*** Opening of Data provided ***

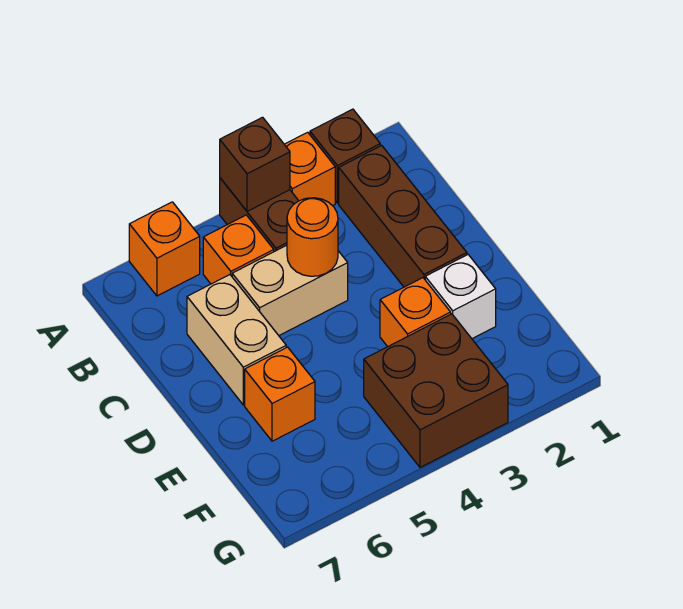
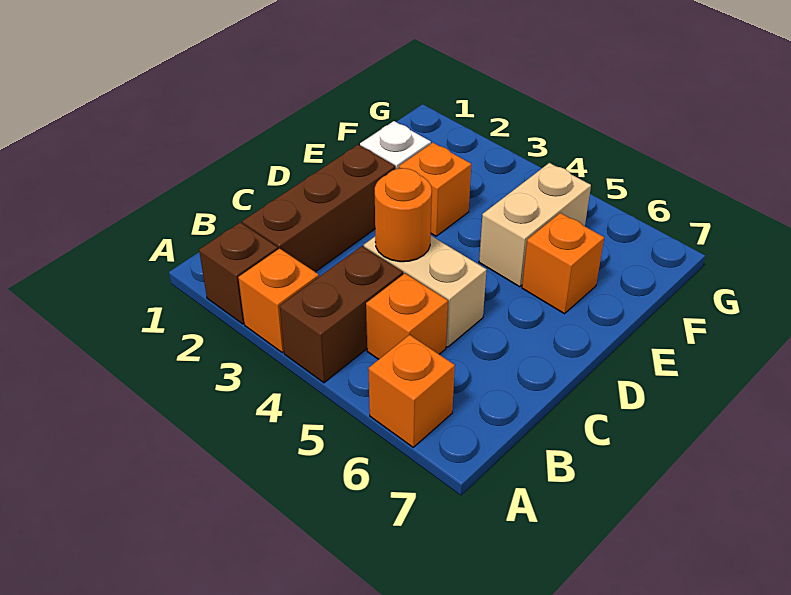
brown brick A4 level 2 -> none
tan brick C6:D6 level 1 -> tan brick E5:F5 level 1
brown brick F3:G4 level 1 -> none

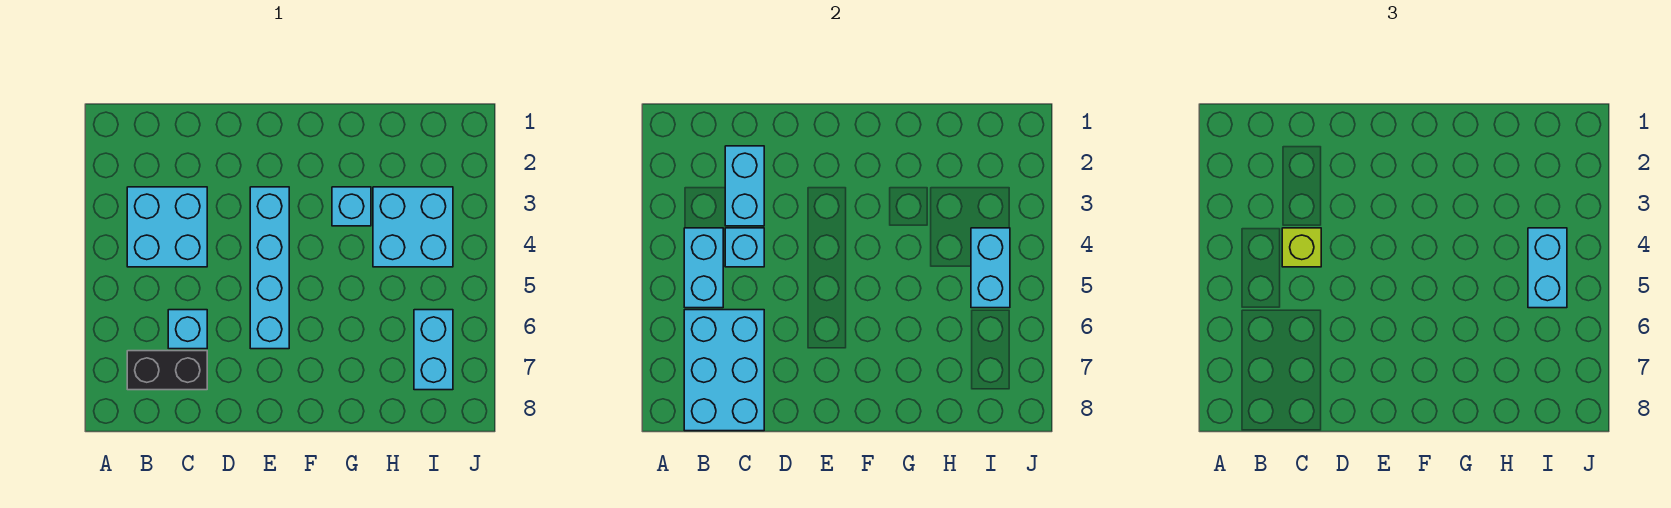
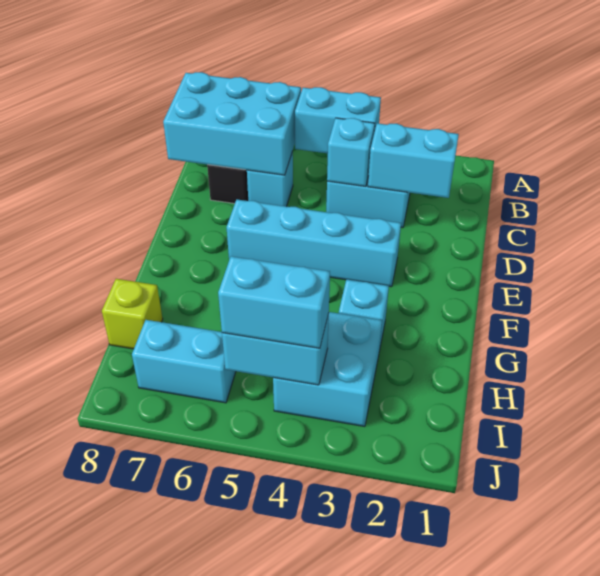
lime brick C4 level 3 -> lime brick H8 level 1

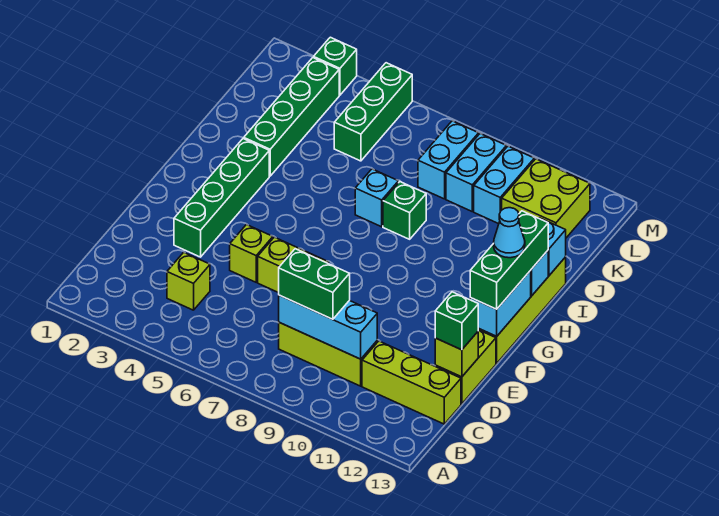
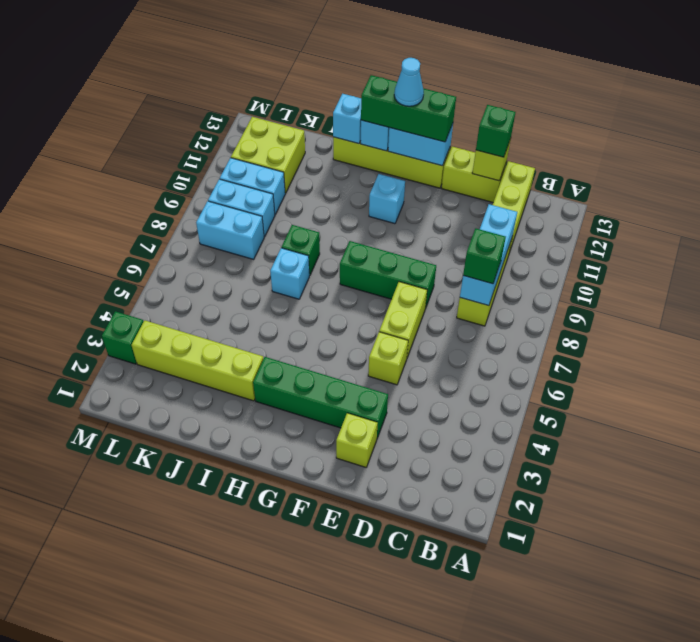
lime brick C4 level 1 -> lime brick E2 level 1
green brick C8:C9 level 3 -> green brick C8 level 3
none -> cyan brick G11 level 1
green brick I3:L3 level 1 -> lime brick I3:L3 level 1
green brick K5:M5 level 1 -> green brick E8:G8 level 1

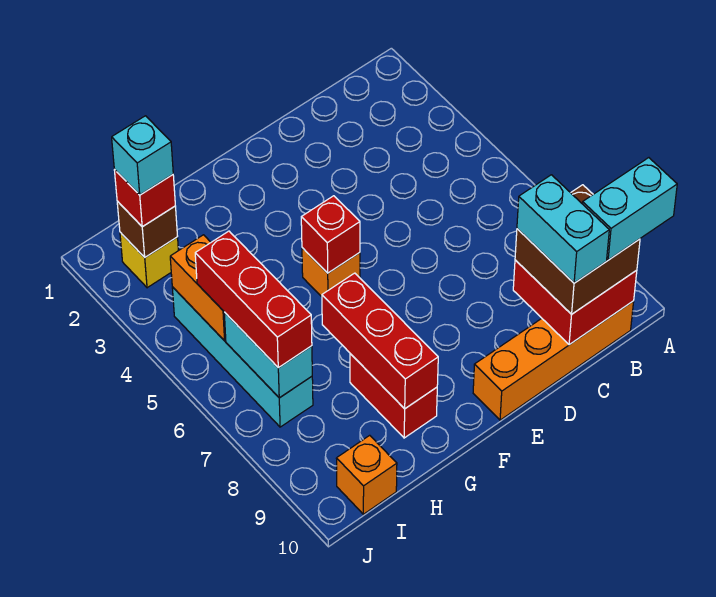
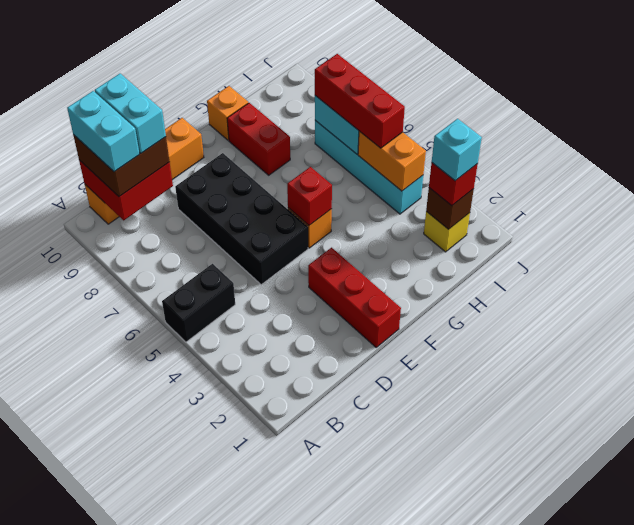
none -> black brick A5:B5 level 1
cyan brick A10:B10 level 4 -> cyan brick B9:B10 level 4
none -> black brick D5:E8 level 1
red brick G7:G9 level 2 -> red brick E1:E3 level 1
orange brick I10 level 1 -> orange brick G10 level 1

*** Close of Data provided ***

■ Task directions ■
Your answer should hold exactly the lines from the one containing "none -> black brick A5:B5 level 1" to the last line of the data, both included, and no others.

■ Your response ■
none -> black brick A5:B5 level 1
cyan brick A10:B10 level 4 -> cyan brick B9:B10 level 4
none -> black brick D5:E8 level 1
red brick G7:G9 level 2 -> red brick E1:E3 level 1
orange brick I10 level 1 -> orange brick G10 level 1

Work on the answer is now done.